[Items from a dataset]
· · · · ·
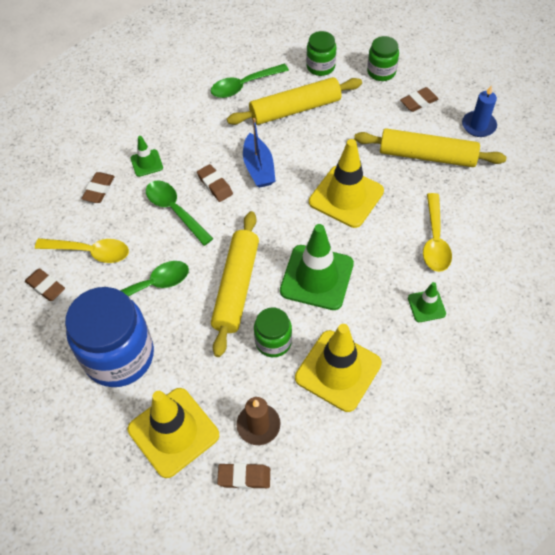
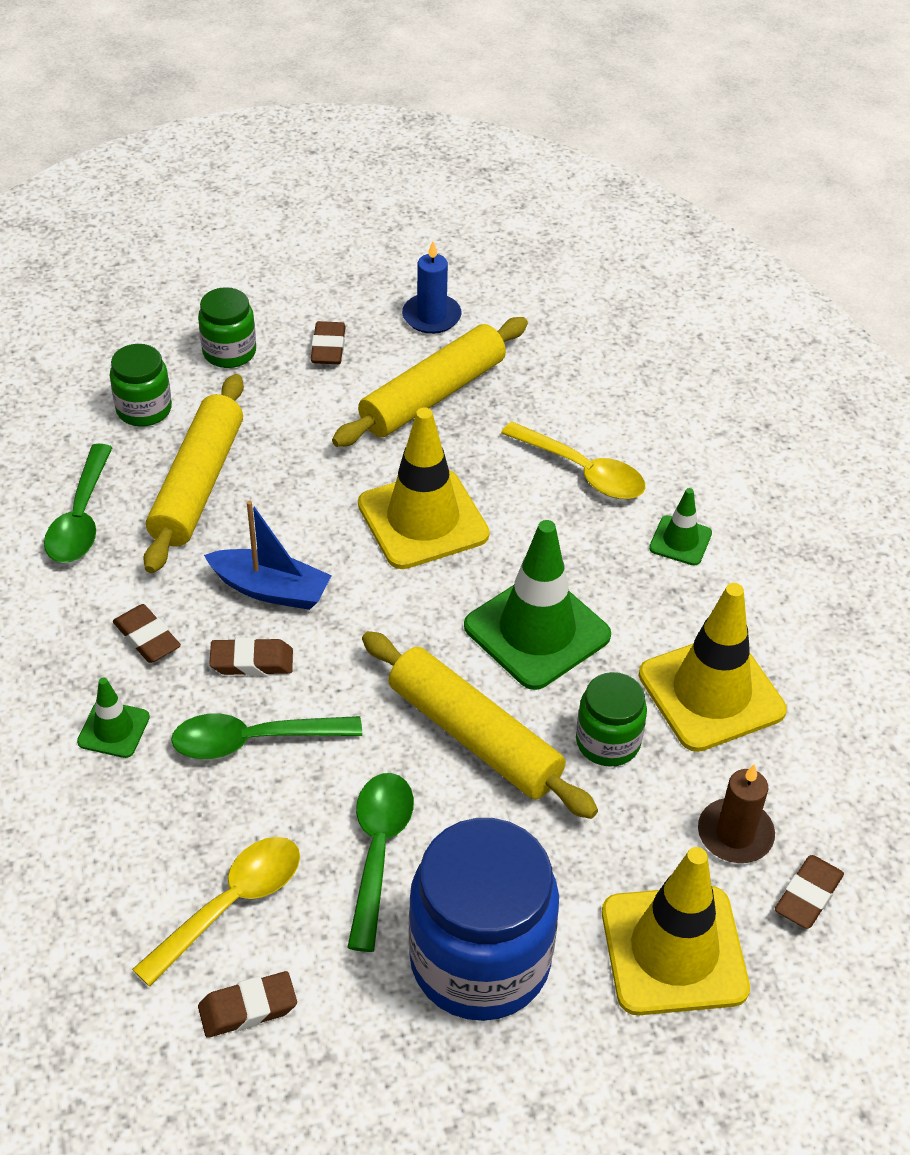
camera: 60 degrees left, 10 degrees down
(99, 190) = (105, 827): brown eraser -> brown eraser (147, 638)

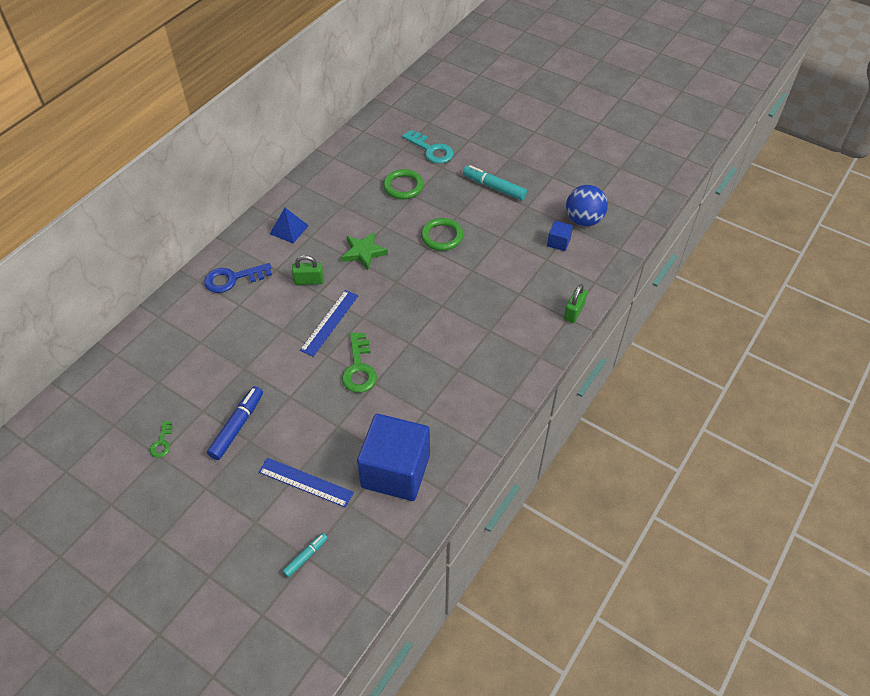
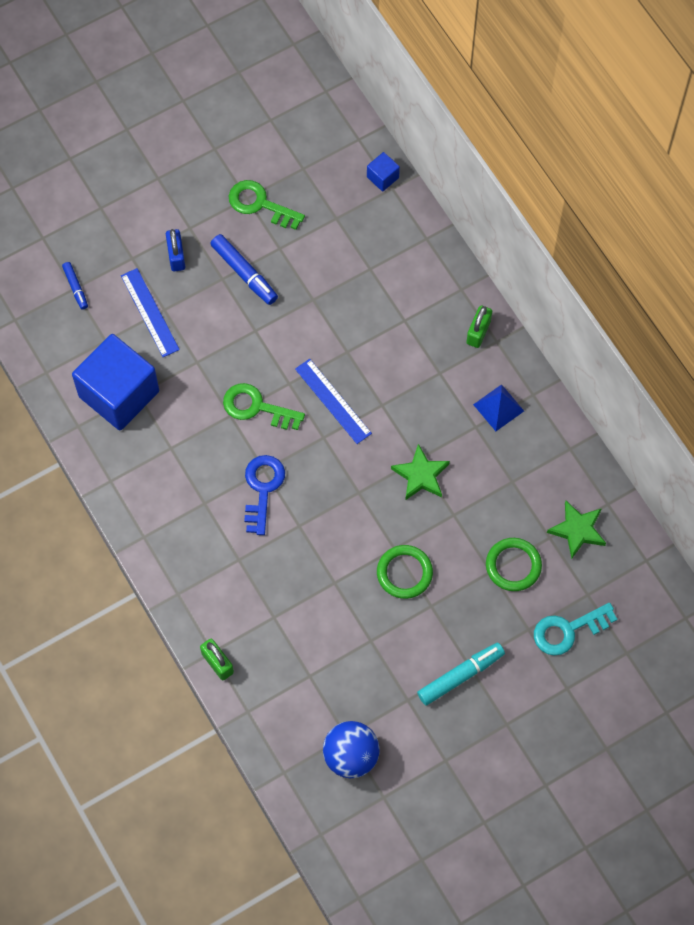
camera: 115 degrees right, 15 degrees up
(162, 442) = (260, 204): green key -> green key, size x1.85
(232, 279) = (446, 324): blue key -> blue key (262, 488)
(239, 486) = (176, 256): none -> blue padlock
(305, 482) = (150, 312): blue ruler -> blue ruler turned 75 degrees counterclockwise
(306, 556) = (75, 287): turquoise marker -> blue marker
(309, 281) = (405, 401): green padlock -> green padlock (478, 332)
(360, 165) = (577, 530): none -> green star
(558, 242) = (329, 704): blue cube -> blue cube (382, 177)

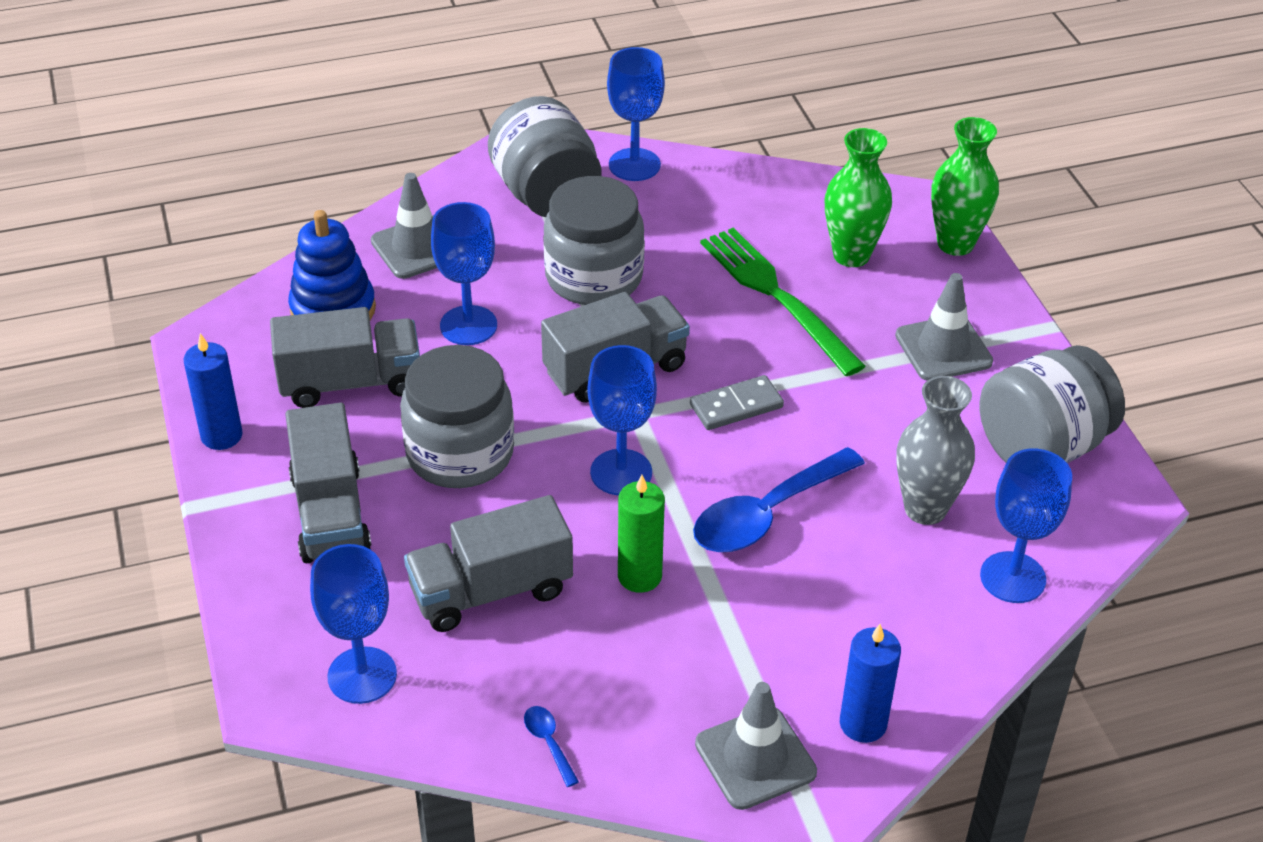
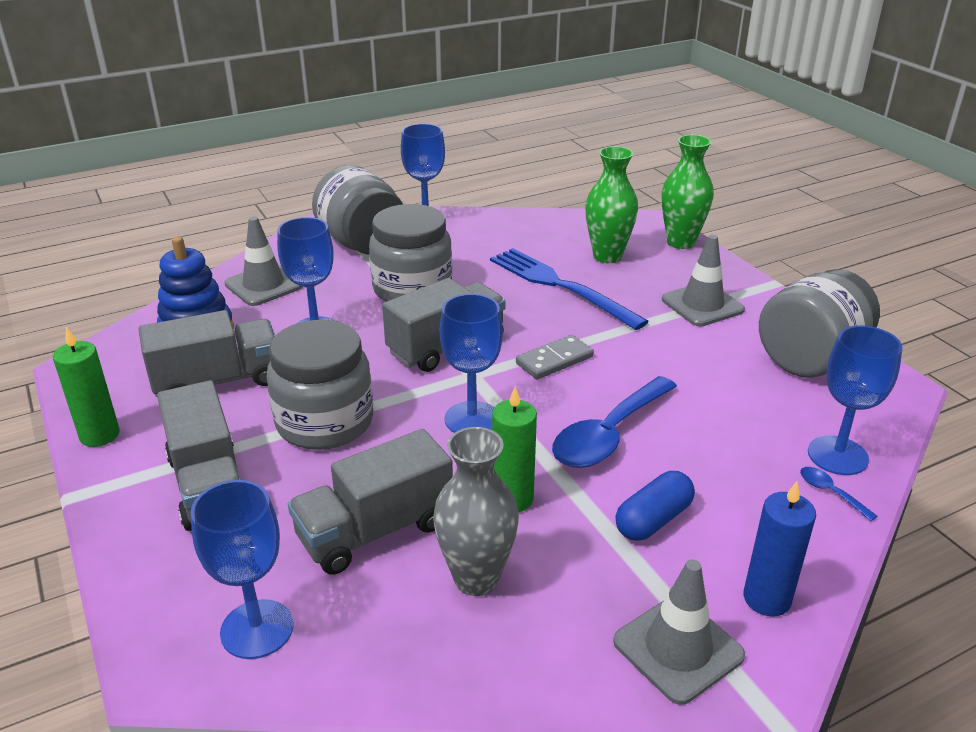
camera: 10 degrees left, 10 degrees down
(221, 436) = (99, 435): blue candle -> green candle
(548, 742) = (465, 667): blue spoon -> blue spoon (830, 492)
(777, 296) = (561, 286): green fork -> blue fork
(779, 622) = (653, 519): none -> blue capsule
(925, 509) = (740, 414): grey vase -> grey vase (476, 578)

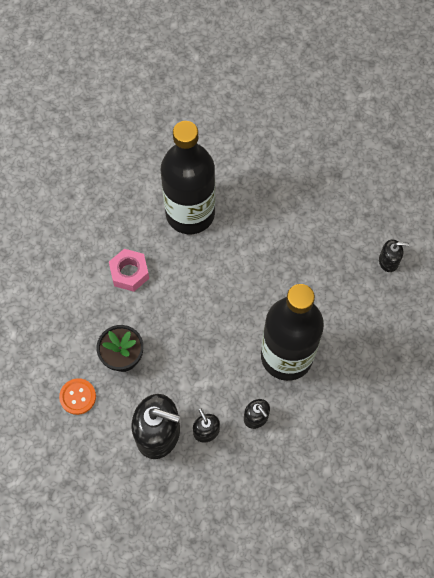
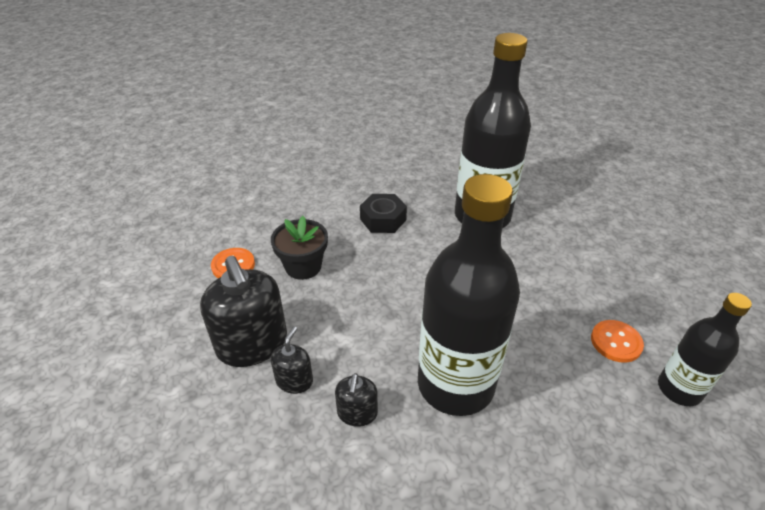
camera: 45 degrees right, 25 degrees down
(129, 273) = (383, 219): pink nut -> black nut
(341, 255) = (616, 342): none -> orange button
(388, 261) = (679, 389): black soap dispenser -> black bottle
· · · · ·
[TASK DESCRIPTION] Please give the records again word for word, omitting all images.

[YOUR RESPONSE]
camera: 60 degrees left, 10 degrees down
(99, 190) = (105, 827): brown eraser -> brown eraser (147, 638)

camera: 115 degrees right, 15 degrees up
(162, 442) = (260, 204): green key -> green key, size x1.85
(232, 279) = (446, 324): blue key -> blue key (262, 488)
(239, 486) = (176, 256): none -> blue padlock
(305, 482) = (150, 312): blue ruler -> blue ruler turned 75 degrees counterclockwise
(306, 556) = (75, 287): turquoise marker -> blue marker
(309, 281) = (405, 401): green padlock -> green padlock (478, 332)
(360, 165) = (577, 530): none -> green star
(558, 242) = (329, 704): blue cube -> blue cube (382, 177)

camera: 10 degrees left, 10 degrees down
(221, 436) = (99, 435): blue candle -> green candle
(548, 742) = (465, 667): blue spoon -> blue spoon (830, 492)
(777, 296) = (561, 286): green fork -> blue fork
(779, 622) = (653, 519): none -> blue capsule
(925, 509) = (740, 414): grey vase -> grey vase (476, 578)

camera: 45 degrees right, 25 degrees down
(129, 273) = (383, 219): pink nut -> black nut
(341, 255) = (616, 342): none -> orange button
(388, 261) = (679, 389): black soap dispenser -> black bottle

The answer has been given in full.